**Records from a collection:**
____

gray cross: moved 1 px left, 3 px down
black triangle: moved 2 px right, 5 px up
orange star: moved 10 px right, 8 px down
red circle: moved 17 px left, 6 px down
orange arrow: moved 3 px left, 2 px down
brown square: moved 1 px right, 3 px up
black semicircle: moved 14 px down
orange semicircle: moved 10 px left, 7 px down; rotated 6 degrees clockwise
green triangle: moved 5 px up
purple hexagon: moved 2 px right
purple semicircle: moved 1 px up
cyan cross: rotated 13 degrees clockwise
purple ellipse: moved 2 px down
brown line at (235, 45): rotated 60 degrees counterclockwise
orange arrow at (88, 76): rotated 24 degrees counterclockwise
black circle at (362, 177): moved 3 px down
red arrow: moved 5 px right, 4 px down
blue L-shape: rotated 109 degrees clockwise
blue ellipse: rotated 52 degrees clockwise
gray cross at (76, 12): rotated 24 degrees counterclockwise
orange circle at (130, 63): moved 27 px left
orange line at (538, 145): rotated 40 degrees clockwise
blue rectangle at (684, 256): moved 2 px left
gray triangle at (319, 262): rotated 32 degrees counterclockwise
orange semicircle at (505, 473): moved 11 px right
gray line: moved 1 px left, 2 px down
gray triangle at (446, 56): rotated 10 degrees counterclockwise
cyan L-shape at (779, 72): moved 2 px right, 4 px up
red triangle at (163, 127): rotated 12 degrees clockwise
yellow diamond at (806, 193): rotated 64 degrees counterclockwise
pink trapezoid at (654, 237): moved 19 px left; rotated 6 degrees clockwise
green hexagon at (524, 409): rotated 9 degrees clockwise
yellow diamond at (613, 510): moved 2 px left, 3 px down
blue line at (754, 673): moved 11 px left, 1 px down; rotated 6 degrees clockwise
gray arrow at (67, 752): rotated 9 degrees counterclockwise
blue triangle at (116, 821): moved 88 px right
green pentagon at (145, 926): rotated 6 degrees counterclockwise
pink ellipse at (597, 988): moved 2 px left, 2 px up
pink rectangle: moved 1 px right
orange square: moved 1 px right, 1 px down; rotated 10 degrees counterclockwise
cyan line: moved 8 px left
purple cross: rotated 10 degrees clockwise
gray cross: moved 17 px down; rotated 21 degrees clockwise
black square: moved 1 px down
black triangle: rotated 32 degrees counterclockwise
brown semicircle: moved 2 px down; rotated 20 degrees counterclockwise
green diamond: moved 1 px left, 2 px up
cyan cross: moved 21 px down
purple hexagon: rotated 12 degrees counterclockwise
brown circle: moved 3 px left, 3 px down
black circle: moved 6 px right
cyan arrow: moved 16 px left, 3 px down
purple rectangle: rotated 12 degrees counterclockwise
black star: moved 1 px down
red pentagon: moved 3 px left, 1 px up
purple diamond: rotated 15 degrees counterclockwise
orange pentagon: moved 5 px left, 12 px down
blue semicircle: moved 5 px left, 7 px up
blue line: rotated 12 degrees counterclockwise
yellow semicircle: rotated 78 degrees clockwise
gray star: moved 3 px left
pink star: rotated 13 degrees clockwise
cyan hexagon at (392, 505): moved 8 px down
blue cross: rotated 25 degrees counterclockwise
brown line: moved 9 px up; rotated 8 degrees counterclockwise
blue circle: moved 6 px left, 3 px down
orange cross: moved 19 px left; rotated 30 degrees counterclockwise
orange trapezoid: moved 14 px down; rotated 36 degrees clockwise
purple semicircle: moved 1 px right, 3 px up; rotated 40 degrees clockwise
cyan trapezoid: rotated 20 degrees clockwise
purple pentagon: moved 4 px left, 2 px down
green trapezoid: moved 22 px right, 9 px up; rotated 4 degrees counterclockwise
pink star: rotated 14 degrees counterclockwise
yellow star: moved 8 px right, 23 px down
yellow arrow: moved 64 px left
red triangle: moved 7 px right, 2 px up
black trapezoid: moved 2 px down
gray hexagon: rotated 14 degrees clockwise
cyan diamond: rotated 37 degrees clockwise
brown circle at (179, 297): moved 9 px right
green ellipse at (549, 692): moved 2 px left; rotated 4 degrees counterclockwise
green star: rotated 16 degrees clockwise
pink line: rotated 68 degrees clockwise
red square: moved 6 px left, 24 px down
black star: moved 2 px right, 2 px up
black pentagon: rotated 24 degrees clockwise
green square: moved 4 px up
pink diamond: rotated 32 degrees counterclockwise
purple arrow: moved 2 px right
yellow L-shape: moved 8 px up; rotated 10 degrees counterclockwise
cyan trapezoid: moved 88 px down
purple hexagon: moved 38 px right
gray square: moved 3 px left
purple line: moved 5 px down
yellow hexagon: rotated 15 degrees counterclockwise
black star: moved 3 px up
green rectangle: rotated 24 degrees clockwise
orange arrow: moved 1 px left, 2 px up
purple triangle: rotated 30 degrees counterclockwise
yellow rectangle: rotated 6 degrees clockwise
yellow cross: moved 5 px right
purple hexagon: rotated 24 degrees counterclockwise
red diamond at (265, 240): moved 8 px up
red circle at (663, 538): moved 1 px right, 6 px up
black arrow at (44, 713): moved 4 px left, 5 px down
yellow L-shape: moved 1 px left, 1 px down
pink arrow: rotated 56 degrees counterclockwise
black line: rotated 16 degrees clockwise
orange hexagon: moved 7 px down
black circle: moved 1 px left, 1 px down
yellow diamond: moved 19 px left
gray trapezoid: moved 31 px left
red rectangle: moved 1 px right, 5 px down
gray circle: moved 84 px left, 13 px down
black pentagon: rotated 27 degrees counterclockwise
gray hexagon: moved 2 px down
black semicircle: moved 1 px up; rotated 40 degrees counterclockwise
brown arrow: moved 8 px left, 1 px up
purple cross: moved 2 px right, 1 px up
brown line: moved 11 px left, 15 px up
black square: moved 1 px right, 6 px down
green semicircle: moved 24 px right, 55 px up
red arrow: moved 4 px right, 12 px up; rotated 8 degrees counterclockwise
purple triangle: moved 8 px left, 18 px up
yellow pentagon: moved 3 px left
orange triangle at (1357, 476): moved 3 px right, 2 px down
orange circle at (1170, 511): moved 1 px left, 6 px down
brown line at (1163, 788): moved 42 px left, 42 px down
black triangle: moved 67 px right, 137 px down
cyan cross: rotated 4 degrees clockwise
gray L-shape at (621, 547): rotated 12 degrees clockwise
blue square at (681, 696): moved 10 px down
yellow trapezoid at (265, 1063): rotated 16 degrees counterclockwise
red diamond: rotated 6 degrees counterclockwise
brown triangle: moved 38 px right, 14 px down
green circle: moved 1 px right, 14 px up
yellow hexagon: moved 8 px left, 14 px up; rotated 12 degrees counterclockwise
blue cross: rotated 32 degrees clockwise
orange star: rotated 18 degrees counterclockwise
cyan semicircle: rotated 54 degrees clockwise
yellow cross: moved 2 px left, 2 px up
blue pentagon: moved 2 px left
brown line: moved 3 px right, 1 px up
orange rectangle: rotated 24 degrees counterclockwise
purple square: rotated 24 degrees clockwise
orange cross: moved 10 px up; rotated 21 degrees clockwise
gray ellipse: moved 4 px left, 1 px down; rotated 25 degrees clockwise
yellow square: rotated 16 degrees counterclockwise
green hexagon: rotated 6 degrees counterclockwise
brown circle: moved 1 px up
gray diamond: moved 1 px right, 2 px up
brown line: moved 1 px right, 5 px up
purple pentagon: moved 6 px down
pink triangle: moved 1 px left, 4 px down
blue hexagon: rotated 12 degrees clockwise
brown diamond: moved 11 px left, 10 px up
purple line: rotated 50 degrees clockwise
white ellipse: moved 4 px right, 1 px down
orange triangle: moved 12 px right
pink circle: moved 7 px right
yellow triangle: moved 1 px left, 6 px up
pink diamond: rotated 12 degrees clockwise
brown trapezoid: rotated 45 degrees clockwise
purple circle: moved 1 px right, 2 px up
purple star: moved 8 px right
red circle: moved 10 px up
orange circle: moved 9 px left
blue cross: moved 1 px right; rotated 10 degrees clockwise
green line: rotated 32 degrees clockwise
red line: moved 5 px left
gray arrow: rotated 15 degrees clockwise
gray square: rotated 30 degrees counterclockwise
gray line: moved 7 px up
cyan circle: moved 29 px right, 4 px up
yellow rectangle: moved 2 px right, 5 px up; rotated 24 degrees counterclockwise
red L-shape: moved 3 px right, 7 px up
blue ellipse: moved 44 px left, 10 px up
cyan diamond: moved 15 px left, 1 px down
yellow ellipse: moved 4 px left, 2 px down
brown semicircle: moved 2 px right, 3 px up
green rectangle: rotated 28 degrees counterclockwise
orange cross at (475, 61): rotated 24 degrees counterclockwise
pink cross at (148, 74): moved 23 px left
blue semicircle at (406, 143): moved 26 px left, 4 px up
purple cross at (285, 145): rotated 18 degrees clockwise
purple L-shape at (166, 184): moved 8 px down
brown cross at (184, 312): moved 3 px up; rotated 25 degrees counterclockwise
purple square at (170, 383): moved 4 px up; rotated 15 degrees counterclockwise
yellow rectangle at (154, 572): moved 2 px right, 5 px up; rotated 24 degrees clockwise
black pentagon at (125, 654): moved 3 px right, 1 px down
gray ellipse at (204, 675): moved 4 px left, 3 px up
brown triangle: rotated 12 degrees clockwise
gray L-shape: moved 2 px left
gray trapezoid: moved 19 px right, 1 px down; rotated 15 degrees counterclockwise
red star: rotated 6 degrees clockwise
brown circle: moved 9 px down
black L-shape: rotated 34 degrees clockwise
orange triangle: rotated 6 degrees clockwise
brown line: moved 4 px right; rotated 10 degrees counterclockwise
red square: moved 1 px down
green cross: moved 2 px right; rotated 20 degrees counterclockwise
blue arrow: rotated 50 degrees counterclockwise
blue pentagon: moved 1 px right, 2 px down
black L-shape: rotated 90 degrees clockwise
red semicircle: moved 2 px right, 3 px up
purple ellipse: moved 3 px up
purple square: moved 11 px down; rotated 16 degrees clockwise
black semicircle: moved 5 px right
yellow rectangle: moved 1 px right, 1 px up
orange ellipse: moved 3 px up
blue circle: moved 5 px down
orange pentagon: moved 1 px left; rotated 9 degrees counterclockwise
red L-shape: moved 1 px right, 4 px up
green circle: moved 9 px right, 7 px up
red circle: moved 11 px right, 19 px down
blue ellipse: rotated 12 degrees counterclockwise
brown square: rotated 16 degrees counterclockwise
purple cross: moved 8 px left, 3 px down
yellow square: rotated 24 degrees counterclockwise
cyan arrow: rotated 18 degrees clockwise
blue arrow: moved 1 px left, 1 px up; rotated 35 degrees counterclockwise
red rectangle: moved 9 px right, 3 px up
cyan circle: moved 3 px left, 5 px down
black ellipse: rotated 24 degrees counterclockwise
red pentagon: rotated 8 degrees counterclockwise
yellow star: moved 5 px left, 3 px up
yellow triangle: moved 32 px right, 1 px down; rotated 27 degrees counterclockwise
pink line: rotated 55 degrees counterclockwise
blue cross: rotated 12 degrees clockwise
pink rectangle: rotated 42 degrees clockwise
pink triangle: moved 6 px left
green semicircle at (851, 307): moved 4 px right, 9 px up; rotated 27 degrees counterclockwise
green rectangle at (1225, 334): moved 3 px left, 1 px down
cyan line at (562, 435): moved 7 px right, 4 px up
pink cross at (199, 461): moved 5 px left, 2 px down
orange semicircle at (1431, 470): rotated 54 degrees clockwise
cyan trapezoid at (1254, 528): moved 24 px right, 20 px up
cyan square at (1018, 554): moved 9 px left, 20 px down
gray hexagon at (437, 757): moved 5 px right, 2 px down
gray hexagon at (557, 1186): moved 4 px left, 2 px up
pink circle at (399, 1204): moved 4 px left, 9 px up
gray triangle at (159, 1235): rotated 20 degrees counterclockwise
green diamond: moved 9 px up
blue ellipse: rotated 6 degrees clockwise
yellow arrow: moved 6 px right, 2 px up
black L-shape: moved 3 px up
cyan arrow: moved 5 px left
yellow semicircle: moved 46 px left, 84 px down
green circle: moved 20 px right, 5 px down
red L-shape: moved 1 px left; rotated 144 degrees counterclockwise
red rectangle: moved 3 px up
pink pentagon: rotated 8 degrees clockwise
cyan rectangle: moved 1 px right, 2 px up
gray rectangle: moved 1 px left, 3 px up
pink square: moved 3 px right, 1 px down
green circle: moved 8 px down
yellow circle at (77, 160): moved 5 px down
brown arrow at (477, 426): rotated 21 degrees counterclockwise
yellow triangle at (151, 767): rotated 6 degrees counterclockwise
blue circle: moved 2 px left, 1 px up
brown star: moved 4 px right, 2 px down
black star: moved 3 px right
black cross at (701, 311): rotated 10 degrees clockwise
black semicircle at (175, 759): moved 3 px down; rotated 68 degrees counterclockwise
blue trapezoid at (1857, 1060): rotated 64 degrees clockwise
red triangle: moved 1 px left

____

**Task brief:** Keeping every character as it is, restate the lines above that run from the line with "yellow pentagon: moved 3 px left" through the line with "blue cross: rotated 32 degrees clockwise", both included, and nothing else.

**Your response:**
yellow pentagon: moved 3 px left
orange triangle at (1357, 476): moved 3 px right, 2 px down
orange circle at (1170, 511): moved 1 px left, 6 px down
brown line at (1163, 788): moved 42 px left, 42 px down
black triangle: moved 67 px right, 137 px down
cyan cross: rotated 4 degrees clockwise
gray L-shape at (621, 547): rotated 12 degrees clockwise
blue square at (681, 696): moved 10 px down
yellow trapezoid at (265, 1063): rotated 16 degrees counterclockwise
red diamond: rotated 6 degrees counterclockwise
brown triangle: moved 38 px right, 14 px down
green circle: moved 1 px right, 14 px up
yellow hexagon: moved 8 px left, 14 px up; rotated 12 degrees counterclockwise
blue cross: rotated 32 degrees clockwise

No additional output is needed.